**Your objective:**
Pick out and copy each line of the rows below that contains the word "world". Treat uppercase and lowercase letters as different.

Entries on spatial positioning
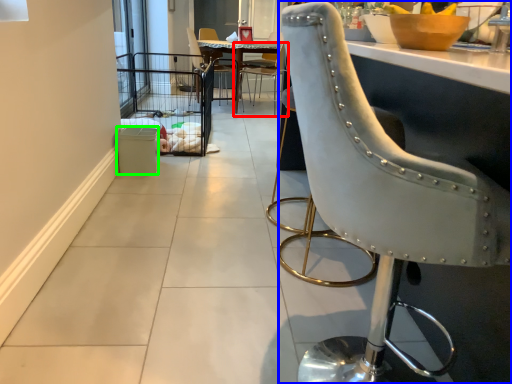
Question: Which is farther away from chair (highlighted by a red box)? chair (highlighted by a blue box) or trash bin/can (highlighted by a green box)?

Choices:
 (A) chair
 (B) trash bin/can

Answer: (A)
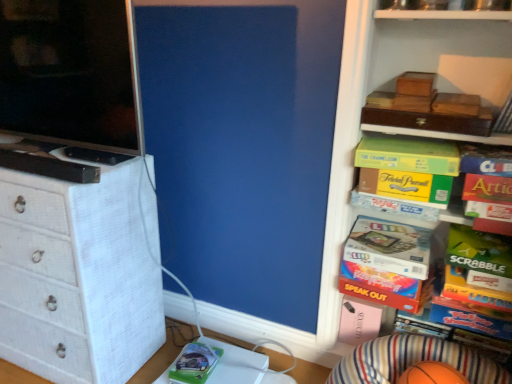
Question: Can you confirm if orange rubber basketball at lower right is thinner than wooden boxes at upper right?

Choices:
 (A) no
 (B) yes

Answer: (A)

Question: From the image's perspective, would you say orange rubber basketball at lower right is shown under wooden boxes at upper right?

Choices:
 (A) no
 (B) yes

Answer: (B)

Question: Are orange rubber basketball at lower right and wooden boxes at upper right making contact?

Choices:
 (A) yes
 (B) no

Answer: (B)

Question: Is orange rubber basketball at lower right completely or partially outside of wooden boxes at upper right?

Choices:
 (A) yes
 (B) no

Answer: (A)

Question: Is orange rubber basketball at lower right to the left of wooden boxes at upper right from the viewer's perspective?

Choices:
 (A) yes
 (B) no

Answer: (A)

Question: Is matte black screen at left bigger or smaller than wooden box at upper right, the 1th storage box when ordered from top to bottom?

Choices:
 (A) big
 (B) small

Answer: (A)

Question: Considering their positions, is matte black screen at left located in front of or behind wooden box at upper right, the 1th storage box when ordered from top to bottom?

Choices:
 (A) front
 (B) behind

Answer: (A)

Question: From a real-world perspective, is matte black screen at left physically located above or below wooden box at upper right, positioned as the 2th storage box in bottom-to-top order?

Choices:
 (A) above
 (B) below

Answer: (A)

Question: Is matte black screen at left wider or thinner than wooden box at upper right, the 1th storage box when ordered from top to bottom?

Choices:
 (A) thin
 (B) wide

Answer: (A)

Question: From a real-world perspective, is green matte comic book at lower center above or below orange rubber basketball at lower right?

Choices:
 (A) below
 (B) above

Answer: (A)

Question: From the image's perspective, is green matte comic book at lower center above or below orange rubber basketball at lower right?

Choices:
 (A) below
 (B) above

Answer: (B)

Question: Considering the positions of green matte comic book at lower center and orange rubber basketball at lower right in the image, is green matte comic book at lower center bigger or smaller than orange rubber basketball at lower right?

Choices:
 (A) small
 (B) big

Answer: (A)

Question: Considering the positions of green matte comic book at lower center and orange rubber basketball at lower right in the image, is green matte comic book at lower center wider or thinner than orange rubber basketball at lower right?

**Full solution:**
Question: From a real-world perspective, is matte black screen at left physically located above or below wooden box at upper right, positioned as the 2th storage box in bottom-to-top order?
Question: From a real-world perspective, is green matte comic book at lower center above or below orange rubber basketball at lower right?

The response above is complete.